→ **Dataset extract**:

-----

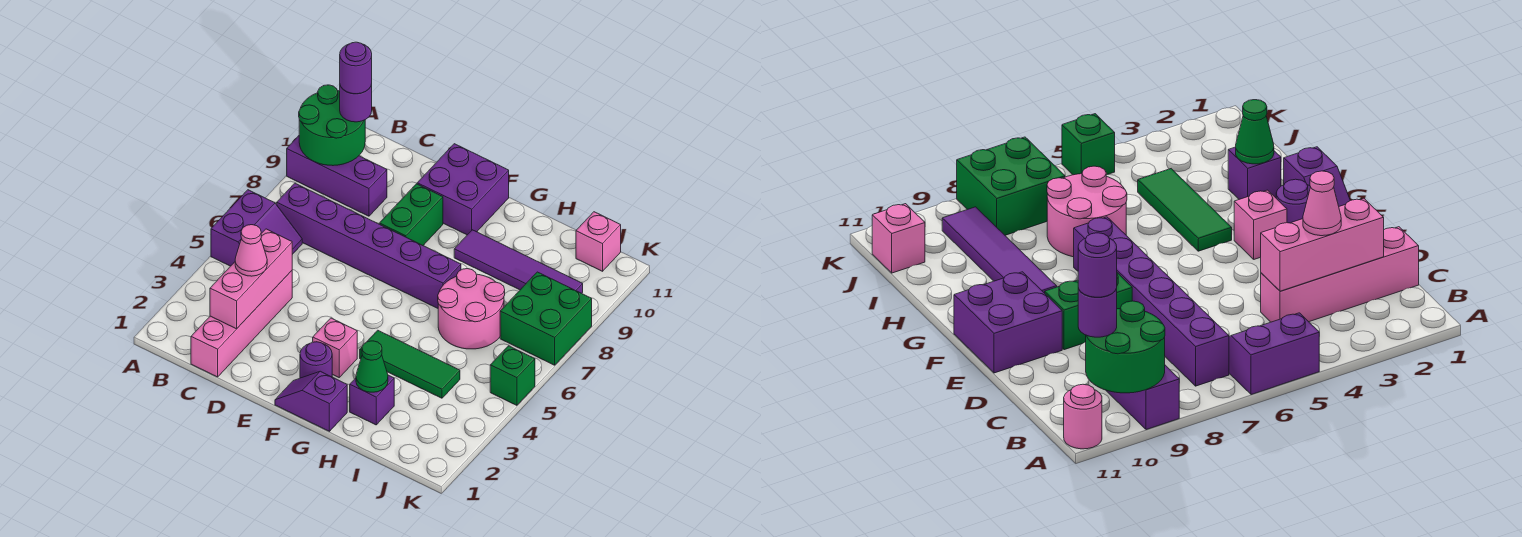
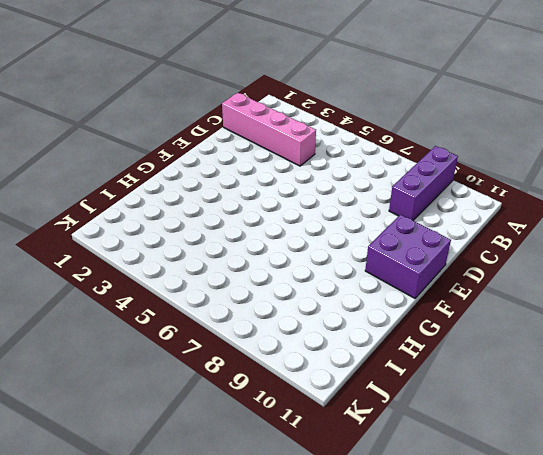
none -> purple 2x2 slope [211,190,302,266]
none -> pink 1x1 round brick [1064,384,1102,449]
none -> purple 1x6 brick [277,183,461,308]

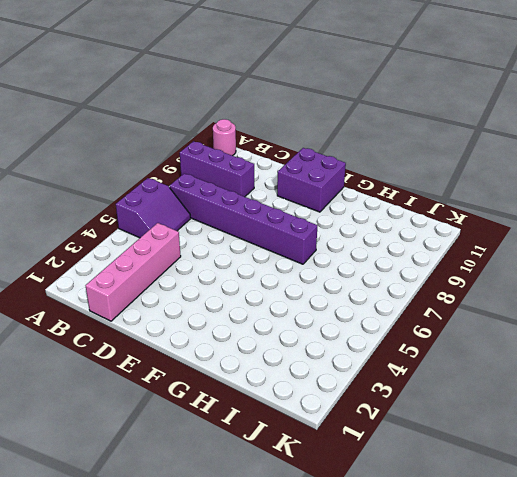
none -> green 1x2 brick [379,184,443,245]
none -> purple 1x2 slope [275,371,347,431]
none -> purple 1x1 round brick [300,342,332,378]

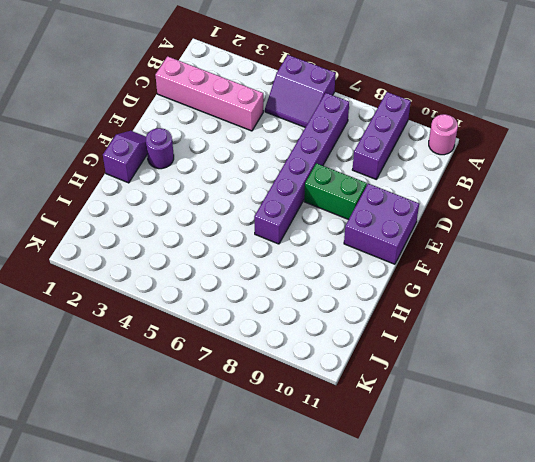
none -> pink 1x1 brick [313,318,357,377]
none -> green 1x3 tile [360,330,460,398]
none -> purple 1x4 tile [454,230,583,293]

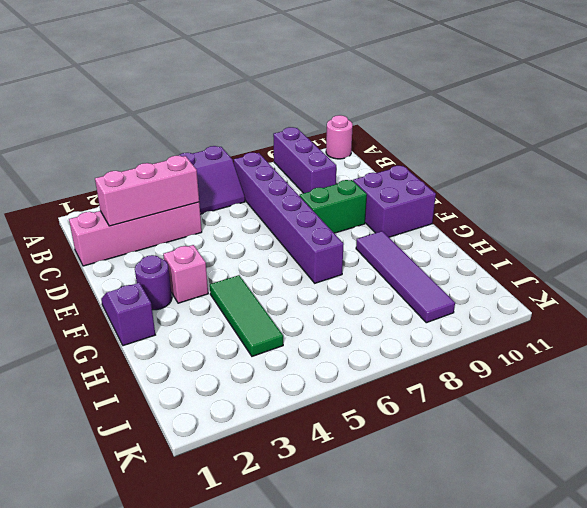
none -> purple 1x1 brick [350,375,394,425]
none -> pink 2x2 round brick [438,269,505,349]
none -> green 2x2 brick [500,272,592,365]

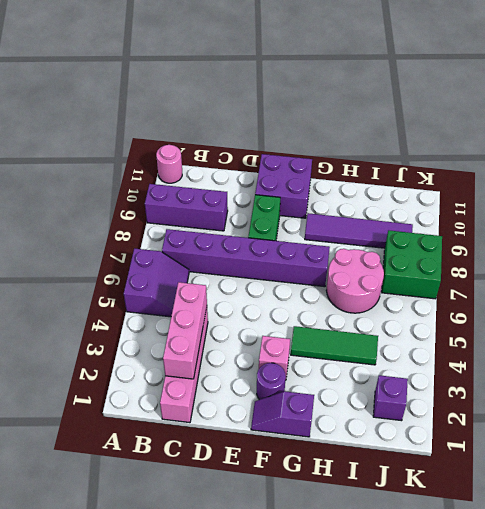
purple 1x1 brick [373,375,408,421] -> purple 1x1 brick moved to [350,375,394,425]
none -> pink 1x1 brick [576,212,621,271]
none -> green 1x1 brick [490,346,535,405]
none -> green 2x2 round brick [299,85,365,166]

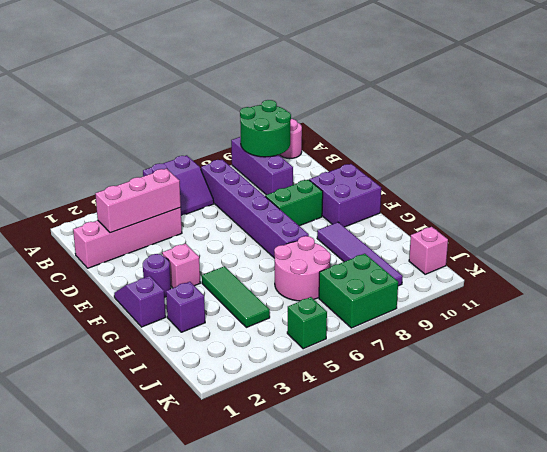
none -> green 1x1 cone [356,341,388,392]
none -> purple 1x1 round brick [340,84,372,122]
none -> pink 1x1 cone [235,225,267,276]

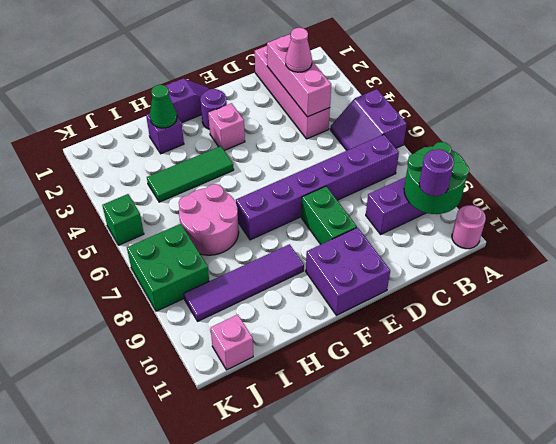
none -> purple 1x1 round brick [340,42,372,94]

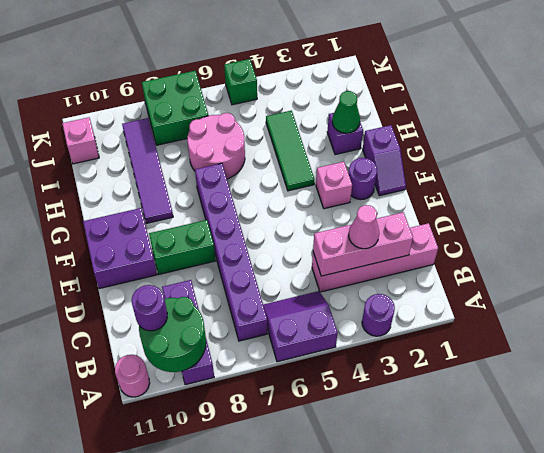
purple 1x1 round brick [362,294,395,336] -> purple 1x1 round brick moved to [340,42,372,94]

-----

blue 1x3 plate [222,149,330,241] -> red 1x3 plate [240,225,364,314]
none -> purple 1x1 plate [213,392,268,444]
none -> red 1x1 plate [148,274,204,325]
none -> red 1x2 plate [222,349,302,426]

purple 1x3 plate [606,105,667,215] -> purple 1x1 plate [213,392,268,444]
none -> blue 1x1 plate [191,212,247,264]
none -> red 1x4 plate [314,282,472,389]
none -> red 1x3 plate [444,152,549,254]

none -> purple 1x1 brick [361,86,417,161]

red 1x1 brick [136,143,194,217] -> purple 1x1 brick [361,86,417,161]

-----

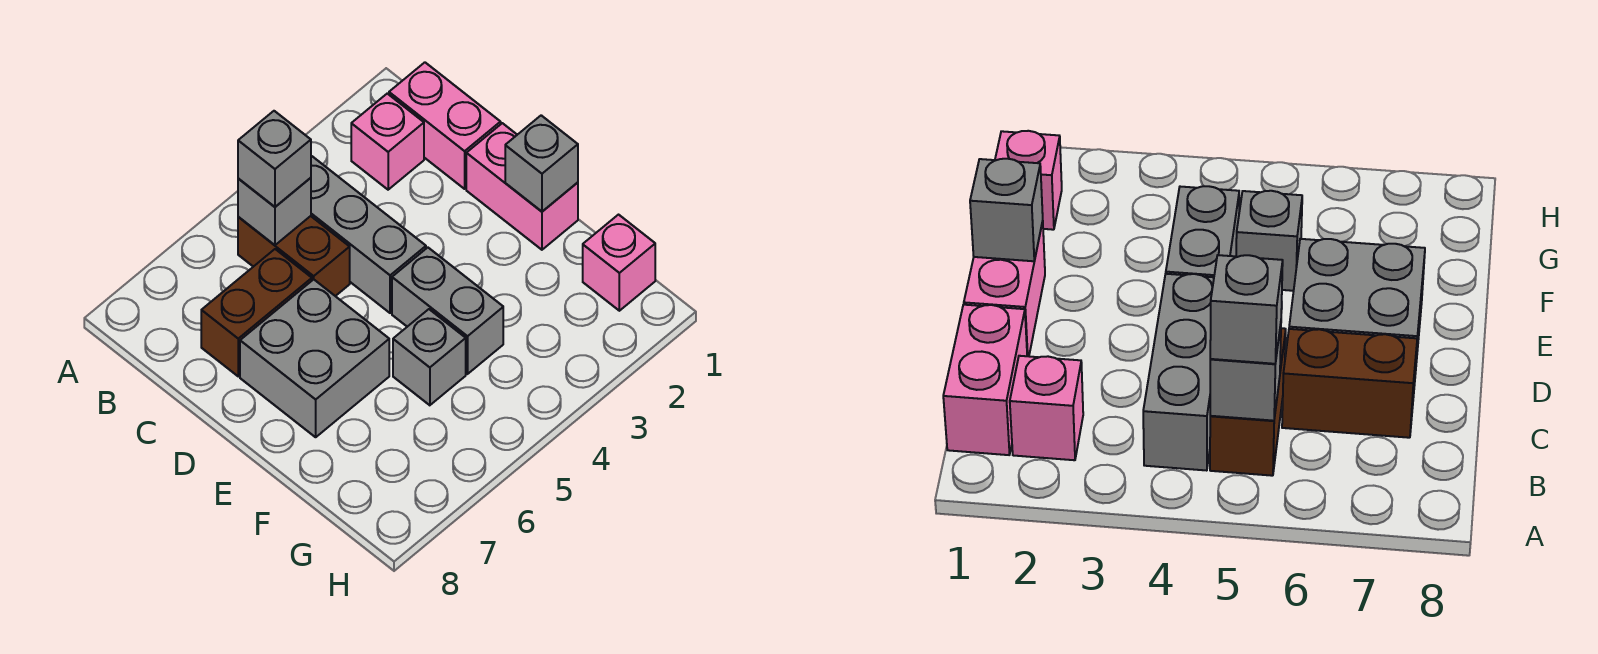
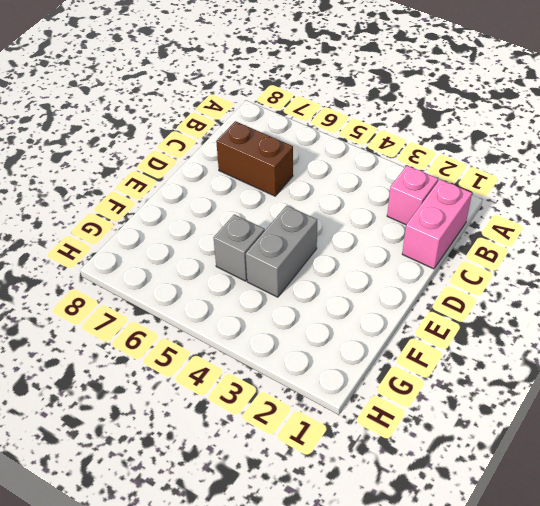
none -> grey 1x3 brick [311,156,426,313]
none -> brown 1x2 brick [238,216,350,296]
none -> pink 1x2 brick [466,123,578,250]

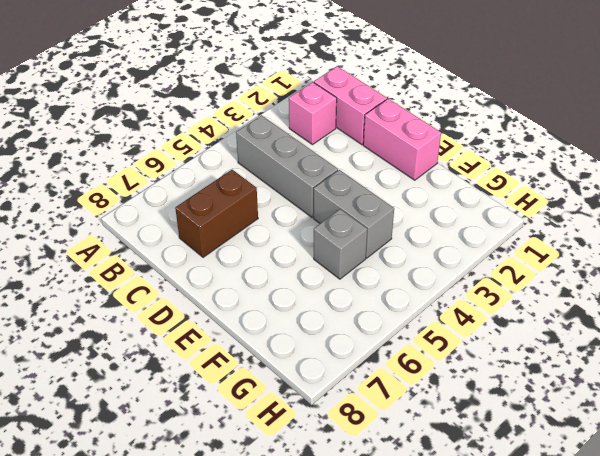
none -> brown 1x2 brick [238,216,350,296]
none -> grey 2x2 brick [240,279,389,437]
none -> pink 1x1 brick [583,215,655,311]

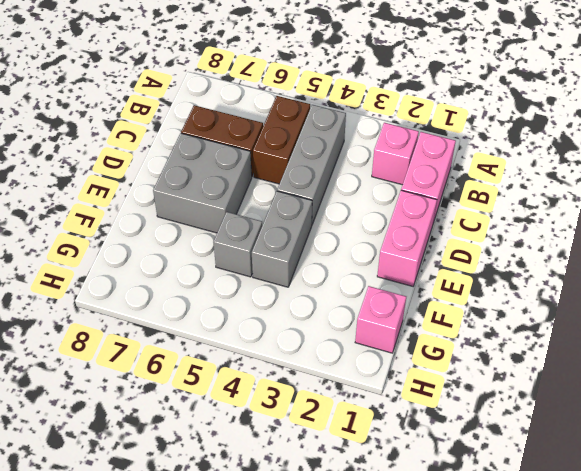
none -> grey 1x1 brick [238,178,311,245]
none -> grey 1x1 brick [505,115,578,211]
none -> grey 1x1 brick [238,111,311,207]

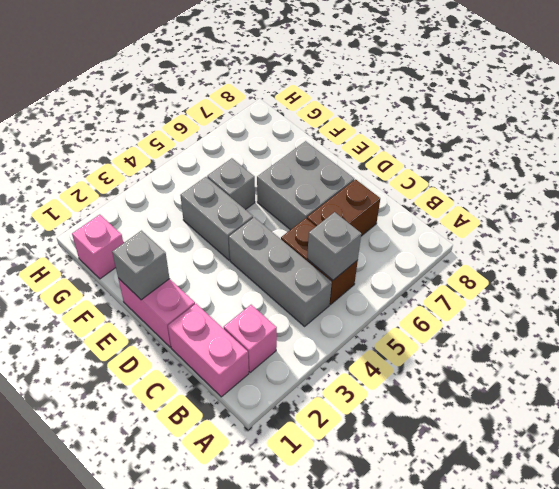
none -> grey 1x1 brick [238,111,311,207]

-----

→ **How to complete this task**: Could you return all lines from the records that include the word "pink"?

→ **Output of the task**:
none -> pink 1x1 round brick [1064,384,1102,449]
none -> pink 1x1 brick [313,318,357,377]
none -> pink 2x2 round brick [438,269,505,349]
none -> pink 1x1 brick [576,212,621,271]
none -> pink 1x1 cone [235,225,267,276]
none -> pink 1x2 brick [466,123,578,250]
none -> pink 1x1 brick [583,215,655,311]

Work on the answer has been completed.